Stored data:
## start

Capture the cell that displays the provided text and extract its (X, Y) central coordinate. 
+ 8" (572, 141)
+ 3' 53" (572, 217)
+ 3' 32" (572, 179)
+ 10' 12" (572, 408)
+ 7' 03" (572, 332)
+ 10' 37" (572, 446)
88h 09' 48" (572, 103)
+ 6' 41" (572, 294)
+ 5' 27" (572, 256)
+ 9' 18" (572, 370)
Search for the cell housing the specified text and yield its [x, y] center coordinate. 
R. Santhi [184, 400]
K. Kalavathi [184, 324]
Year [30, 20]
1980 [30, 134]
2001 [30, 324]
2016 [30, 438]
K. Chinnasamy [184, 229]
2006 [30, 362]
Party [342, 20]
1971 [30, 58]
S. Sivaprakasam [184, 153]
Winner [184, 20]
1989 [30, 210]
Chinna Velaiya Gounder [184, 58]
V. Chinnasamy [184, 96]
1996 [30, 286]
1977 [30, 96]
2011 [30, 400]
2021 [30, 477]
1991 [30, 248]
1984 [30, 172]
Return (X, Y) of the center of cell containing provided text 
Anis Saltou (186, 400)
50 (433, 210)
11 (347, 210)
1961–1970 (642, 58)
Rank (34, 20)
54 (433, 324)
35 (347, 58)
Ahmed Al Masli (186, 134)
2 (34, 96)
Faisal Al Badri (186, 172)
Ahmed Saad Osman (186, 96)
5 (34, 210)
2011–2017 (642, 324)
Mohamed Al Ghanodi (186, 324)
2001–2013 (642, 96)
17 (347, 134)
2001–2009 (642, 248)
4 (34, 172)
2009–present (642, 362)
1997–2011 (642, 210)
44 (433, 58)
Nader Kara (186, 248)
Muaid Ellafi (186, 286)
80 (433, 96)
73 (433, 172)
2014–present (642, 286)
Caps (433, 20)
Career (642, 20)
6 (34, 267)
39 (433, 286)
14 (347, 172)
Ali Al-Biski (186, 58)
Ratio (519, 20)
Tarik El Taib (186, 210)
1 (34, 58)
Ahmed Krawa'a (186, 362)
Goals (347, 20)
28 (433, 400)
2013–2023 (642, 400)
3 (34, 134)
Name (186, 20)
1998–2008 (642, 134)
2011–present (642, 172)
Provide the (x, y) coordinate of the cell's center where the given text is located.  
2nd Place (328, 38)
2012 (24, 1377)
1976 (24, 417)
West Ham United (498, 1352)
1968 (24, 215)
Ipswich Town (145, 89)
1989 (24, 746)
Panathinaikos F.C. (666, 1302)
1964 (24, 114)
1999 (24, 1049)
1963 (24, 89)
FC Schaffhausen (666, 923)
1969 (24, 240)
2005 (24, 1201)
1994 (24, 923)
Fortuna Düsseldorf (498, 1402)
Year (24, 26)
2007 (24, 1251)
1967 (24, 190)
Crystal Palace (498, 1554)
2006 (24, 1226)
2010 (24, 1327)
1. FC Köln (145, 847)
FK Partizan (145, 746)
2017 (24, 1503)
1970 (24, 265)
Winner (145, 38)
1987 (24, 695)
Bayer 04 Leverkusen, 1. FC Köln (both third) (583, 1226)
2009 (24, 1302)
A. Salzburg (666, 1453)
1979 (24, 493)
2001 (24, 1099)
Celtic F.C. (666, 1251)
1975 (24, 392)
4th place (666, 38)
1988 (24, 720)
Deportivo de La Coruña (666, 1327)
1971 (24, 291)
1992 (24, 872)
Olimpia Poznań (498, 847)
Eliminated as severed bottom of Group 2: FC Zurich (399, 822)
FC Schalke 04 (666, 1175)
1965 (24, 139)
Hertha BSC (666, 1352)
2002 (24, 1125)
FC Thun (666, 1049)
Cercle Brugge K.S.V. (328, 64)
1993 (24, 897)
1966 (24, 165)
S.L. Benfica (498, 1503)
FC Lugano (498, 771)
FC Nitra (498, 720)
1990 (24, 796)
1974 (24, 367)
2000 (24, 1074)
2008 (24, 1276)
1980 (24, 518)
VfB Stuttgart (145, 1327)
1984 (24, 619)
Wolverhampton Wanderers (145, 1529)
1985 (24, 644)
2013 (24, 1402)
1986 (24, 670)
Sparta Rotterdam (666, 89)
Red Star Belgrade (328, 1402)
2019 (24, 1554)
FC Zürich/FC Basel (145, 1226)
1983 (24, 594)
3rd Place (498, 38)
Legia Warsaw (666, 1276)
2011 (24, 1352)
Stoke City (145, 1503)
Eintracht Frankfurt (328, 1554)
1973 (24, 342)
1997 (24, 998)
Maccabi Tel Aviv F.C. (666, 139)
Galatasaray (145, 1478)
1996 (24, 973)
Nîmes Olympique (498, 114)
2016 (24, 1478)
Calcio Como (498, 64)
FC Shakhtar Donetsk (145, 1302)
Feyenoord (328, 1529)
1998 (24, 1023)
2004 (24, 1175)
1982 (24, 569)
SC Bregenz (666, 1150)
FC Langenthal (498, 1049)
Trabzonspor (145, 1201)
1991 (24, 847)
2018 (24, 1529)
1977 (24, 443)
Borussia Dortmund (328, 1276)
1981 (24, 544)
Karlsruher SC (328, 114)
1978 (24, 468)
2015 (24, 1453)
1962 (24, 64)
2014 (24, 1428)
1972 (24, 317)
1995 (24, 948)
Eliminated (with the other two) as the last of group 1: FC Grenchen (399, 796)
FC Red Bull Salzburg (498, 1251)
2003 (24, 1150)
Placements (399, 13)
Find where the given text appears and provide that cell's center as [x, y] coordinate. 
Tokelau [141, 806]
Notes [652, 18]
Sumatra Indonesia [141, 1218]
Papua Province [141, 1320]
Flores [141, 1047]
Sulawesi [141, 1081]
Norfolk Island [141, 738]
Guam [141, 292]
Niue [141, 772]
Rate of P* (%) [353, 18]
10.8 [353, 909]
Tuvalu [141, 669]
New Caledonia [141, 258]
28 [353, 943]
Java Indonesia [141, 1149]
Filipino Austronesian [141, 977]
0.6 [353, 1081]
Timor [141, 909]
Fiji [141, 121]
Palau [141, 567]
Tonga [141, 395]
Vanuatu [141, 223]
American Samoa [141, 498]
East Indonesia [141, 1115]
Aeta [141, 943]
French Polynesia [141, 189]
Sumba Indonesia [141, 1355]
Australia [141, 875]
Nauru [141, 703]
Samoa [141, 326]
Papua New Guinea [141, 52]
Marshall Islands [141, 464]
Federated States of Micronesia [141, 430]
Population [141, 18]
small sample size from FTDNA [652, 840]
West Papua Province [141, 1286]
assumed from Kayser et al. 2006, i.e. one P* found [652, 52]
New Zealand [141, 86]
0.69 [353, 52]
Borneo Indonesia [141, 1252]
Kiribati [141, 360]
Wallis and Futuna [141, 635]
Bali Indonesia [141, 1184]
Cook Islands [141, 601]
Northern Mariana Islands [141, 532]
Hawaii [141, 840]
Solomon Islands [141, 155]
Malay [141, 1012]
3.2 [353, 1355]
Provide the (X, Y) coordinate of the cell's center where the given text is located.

## end

- [Task directions]:
Please edit the data above by replacing every "Islands" with "Isles". Keep everything else the same.

- [Correct answer]:
Capture the cell that displays the provided text and extract its (X, Y) central coordinate. 
+ 8" (572, 141)
+ 3' 53" (572, 217)
+ 3' 32" (572, 179)
+ 10' 12" (572, 408)
+ 7' 03" (572, 332)
+ 10' 37" (572, 446)
88h 09' 48" (572, 103)
+ 6' 41" (572, 294)
+ 5' 27" (572, 256)
+ 9' 18" (572, 370)
Search for the cell housing the specified text and yield its [x, y] center coordinate. 
R. Santhi [184, 400]
K. Kalavathi [184, 324]
Year [30, 20]
1980 [30, 134]
2001 [30, 324]
2016 [30, 438]
K. Chinnasamy [184, 229]
2006 [30, 362]
Party [342, 20]
1971 [30, 58]
S. Sivaprakasam [184, 153]
Winner [184, 20]
1989 [30, 210]
Chinna Velaiya Gounder [184, 58]
V. Chinnasamy [184, 96]
1996 [30, 286]
1977 [30, 96]
2011 [30, 400]
2021 [30, 477]
1991 [30, 248]
1984 [30, 172]
Return (X, Y) of the center of cell containing provided text 
Anis Saltou (186, 400)
50 (433, 210)
11 (347, 210)
1961–1970 (642, 58)
Rank (34, 20)
54 (433, 324)
35 (347, 58)
Ahmed Al Masli (186, 134)
2 (34, 96)
Faisal Al Badri (186, 172)
Ahmed Saad Osman (186, 96)
5 (34, 210)
2011–2017 (642, 324)
Mohamed Al Ghanodi (186, 324)
2001–2013 (642, 96)
17 (347, 134)
2001–2009 (642, 248)
4 (34, 172)
2009–present (642, 362)
1997–2011 (642, 210)
44 (433, 58)
Nader Kara (186, 248)
Muaid Ellafi (186, 286)
80 (433, 96)
73 (433, 172)
2014–present (642, 286)
Caps (433, 20)
Career (642, 20)
6 (34, 267)
39 (433, 286)
14 (347, 172)
Ali Al-Biski (186, 58)
Ratio (519, 20)
Tarik El Taib (186, 210)
1 (34, 58)
Ahmed Krawa'a (186, 362)
Goals (347, 20)
28 (433, 400)
2013–2023 (642, 400)
3 (34, 134)
Name (186, 20)
1998–2008 (642, 134)
2011–present (642, 172)
Provide the (x, y) coordinate of the cell's center where the given text is located.  
2nd Place (328, 38)
2012 (24, 1377)
1976 (24, 417)
West Ham United (498, 1352)
1968 (24, 215)
Ipswich Town (145, 89)
1989 (24, 746)
Panathinaikos F.C. (666, 1302)
1964 (24, 114)
1999 (24, 1049)
1963 (24, 89)
FC Schaffhausen (666, 923)
1969 (24, 240)
2005 (24, 1201)
1994 (24, 923)
Fortuna Düsseldorf (498, 1402)
Year (24, 26)
2007 (24, 1251)
1967 (24, 190)
Crystal Palace (498, 1554)
2006 (24, 1226)
2010 (24, 1327)
1. FC Köln (145, 847)
FK Partizan (145, 746)
2017 (24, 1503)
1970 (24, 265)
Winner (145, 38)
1987 (24, 695)
Bayer 04 Leverkusen, 1. FC Köln (both third) (583, 1226)
2009 (24, 1302)
A. Salzburg (666, 1453)
1979 (24, 493)
2001 (24, 1099)
Celtic F.C. (666, 1251)
1975 (24, 392)
4th place (666, 38)
1988 (24, 720)
Deportivo de La Coruña (666, 1327)
1971 (24, 291)
1992 (24, 872)
Olimpia Poznań (498, 847)
Eliminated as severed bottom of Group 2: FC Zurich (399, 822)
FC Schalke 04 (666, 1175)
1965 (24, 139)
Hertha BSC (666, 1352)
2002 (24, 1125)
FC Thun (666, 1049)
Cercle Brugge K.S.V. (328, 64)
1993 (24, 897)
1966 (24, 165)
S.L. Benfica (498, 1503)
FC Lugano (498, 771)
FC Nitra (498, 720)
1990 (24, 796)
1974 (24, 367)
2000 (24, 1074)
2008 (24, 1276)
1980 (24, 518)
VfB Stuttgart (145, 1327)
1984 (24, 619)
Wolverhampton Wanderers (145, 1529)
1985 (24, 644)
2013 (24, 1402)
1986 (24, 670)
Sparta Rotterdam (666, 89)
Red Star Belgrade (328, 1402)
2019 (24, 1554)
FC Zürich/FC Basel (145, 1226)
1983 (24, 594)
3rd Place (498, 38)
Legia Warsaw (666, 1276)
2011 (24, 1352)
Stoke City (145, 1503)
Eintracht Frankfurt (328, 1554)
1973 (24, 342)
1997 (24, 998)
Maccabi Tel Aviv F.C. (666, 139)
Galatasaray (145, 1478)
1996 (24, 973)
Nîmes Olympique (498, 114)
2016 (24, 1478)
Calcio Como (498, 64)
FC Shakhtar Donetsk (145, 1302)
Feyenoord (328, 1529)
1998 (24, 1023)
2004 (24, 1175)
1982 (24, 569)
SC Bregenz (666, 1150)
FC Langenthal (498, 1049)
Trabzonspor (145, 1201)
1991 (24, 847)
2018 (24, 1529)
1977 (24, 443)
Borussia Dortmund (328, 1276)
1981 (24, 544)
Karlsruher SC (328, 114)
1978 (24, 468)
2015 (24, 1453)
1962 (24, 64)
2014 (24, 1428)
1972 (24, 317)
1995 (24, 948)
Eliminated (with the other two) as the last of group 1: FC Grenchen (399, 796)
FC Red Bull Salzburg (498, 1251)
2003 (24, 1150)
Placements (399, 13)
Find where the given text appears and provide that cell's center as [x, y] coordinate. 
Tokelau [141, 806]
Notes [652, 18]
Sumatra Indonesia [141, 1218]
Papua Province [141, 1320]
Flores [141, 1047]
Sulawesi [141, 1081]
Norfolk Island [141, 738]
Guam [141, 292]
Niue [141, 772]
Rate of P* (%) [353, 18]
10.8 [353, 909]
Tuvalu [141, 669]
New Caledonia [141, 258]
28 [353, 943]
Java Indonesia [141, 1149]
Filipino Austronesian [141, 977]
0.6 [353, 1081]
Timor [141, 909]
Fiji [141, 121]
Palau [141, 567]
Tonga [141, 395]
Vanuatu [141, 223]
American Samoa [141, 498]
East Indonesia [141, 1115]
Aeta [141, 943]
French Polynesia [141, 189]
Sumba Indonesia [141, 1355]
Australia [141, 875]
Nauru [141, 703]
Samoa [141, 326]
Papua New Guinea [141, 52]
Marshall Isles [141, 464]
Federated States of Micronesia [141, 430]
Population [141, 18]
small sample size from FTDNA [652, 840]
West Papua Province [141, 1286]
assumed from Kayser et al. 2006, i.e. one P* found [652, 52]
New Zealand [141, 86]
0.69 [353, 52]
Borneo Indonesia [141, 1252]
Kiribati [141, 360]
Wallis and Futuna [141, 635]
Bali Indonesia [141, 1184]
Cook Isles [141, 601]
Northern Mariana Isles [141, 532]
Hawaii [141, 840]
Solomon Isles [141, 155]
Malay [141, 1012]
3.2 [353, 1355]
Provide the (X, Y) coordinate of the cell's center where the given text is located.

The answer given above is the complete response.